◆ **RECORDS FOR THIS TASK**:
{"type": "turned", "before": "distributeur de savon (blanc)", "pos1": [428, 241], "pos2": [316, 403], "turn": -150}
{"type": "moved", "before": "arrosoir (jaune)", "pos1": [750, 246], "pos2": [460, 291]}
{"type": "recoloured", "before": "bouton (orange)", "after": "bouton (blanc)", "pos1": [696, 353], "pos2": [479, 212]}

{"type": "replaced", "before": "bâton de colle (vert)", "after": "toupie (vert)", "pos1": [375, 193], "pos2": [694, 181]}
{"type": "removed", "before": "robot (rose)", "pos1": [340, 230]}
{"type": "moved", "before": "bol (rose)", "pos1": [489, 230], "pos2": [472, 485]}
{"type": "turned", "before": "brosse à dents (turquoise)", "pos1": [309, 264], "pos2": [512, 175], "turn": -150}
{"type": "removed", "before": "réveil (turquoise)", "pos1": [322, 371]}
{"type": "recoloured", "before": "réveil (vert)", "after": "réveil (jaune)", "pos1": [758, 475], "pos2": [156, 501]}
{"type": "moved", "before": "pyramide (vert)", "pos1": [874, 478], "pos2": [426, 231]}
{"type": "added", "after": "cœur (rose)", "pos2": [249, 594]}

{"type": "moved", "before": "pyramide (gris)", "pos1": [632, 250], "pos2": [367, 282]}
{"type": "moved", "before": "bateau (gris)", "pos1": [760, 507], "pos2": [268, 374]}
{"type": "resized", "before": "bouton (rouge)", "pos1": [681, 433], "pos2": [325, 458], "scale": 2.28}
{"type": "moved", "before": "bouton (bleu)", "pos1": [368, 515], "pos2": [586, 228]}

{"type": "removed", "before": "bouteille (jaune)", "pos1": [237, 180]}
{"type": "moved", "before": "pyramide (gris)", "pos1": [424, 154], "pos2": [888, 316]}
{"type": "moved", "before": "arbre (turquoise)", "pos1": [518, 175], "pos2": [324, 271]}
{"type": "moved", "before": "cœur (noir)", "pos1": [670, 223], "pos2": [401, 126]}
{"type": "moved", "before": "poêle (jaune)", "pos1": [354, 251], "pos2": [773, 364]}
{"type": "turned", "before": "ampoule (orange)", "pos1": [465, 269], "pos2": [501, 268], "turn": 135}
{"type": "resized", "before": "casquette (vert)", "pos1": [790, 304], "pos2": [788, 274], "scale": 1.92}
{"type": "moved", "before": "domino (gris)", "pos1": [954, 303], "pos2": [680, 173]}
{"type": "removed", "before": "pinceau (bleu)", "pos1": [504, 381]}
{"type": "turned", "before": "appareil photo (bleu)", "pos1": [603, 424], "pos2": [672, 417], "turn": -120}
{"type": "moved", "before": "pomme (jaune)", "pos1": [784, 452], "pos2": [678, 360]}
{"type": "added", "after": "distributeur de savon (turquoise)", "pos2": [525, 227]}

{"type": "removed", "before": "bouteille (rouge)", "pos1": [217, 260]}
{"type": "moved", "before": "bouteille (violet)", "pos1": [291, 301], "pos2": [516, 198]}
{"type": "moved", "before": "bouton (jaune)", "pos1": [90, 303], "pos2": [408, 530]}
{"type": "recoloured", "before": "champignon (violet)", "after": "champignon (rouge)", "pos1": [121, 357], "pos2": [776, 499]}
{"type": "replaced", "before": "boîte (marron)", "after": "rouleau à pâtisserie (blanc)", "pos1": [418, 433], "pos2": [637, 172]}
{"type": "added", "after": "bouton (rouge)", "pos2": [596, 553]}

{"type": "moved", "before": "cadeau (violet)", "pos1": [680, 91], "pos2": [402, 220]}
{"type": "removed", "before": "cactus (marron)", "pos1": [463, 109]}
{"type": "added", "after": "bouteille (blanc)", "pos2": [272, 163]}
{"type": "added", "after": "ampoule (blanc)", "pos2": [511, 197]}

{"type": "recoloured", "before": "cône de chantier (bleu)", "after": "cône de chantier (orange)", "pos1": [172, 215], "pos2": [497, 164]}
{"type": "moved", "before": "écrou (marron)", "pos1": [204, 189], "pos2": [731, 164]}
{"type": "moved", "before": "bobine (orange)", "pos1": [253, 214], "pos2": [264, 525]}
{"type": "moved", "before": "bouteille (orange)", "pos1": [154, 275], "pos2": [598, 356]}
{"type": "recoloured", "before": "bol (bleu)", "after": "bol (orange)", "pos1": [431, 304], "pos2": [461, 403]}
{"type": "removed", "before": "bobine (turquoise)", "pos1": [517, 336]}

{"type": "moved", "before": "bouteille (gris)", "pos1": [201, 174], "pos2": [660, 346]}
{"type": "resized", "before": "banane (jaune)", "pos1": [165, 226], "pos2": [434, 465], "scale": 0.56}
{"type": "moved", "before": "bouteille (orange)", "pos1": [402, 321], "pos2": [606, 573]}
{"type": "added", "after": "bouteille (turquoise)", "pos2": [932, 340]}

◆ **WHAT IS REQUIRED**: The job is to copy each line from the material above that holds the word "distributeur".

◆ **RESULT**:
{"type": "turned", "before": "distributeur de savon (blanc)", "pos1": [428, 241], "pos2": [316, 403], "turn": -150}
{"type": "added", "after": "distributeur de savon (turquoise)", "pos2": [525, 227]}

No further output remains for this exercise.